● DATA FOR ANALYSIS
□ □ □ □ □ □ □
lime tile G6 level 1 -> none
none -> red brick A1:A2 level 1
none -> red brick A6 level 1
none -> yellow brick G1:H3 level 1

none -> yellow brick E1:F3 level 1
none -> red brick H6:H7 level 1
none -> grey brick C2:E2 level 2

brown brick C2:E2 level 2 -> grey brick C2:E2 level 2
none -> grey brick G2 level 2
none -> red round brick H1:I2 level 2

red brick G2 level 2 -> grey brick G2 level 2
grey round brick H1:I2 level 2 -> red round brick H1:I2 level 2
□ □ □ □ □ □ □
● ACTION ITEM
All records should be written out again exactly as given.

● TASK RESPONSE
lime tile G6 level 1 -> none
none -> red brick A1:A2 level 1
none -> red brick A6 level 1
none -> yellow brick G1:H3 level 1

none -> yellow brick E1:F3 level 1
none -> red brick H6:H7 level 1
none -> grey brick C2:E2 level 2

brown brick C2:E2 level 2 -> grey brick C2:E2 level 2
none -> grey brick G2 level 2
none -> red round brick H1:I2 level 2

red brick G2 level 2 -> grey brick G2 level 2
grey round brick H1:I2 level 2 -> red round brick H1:I2 level 2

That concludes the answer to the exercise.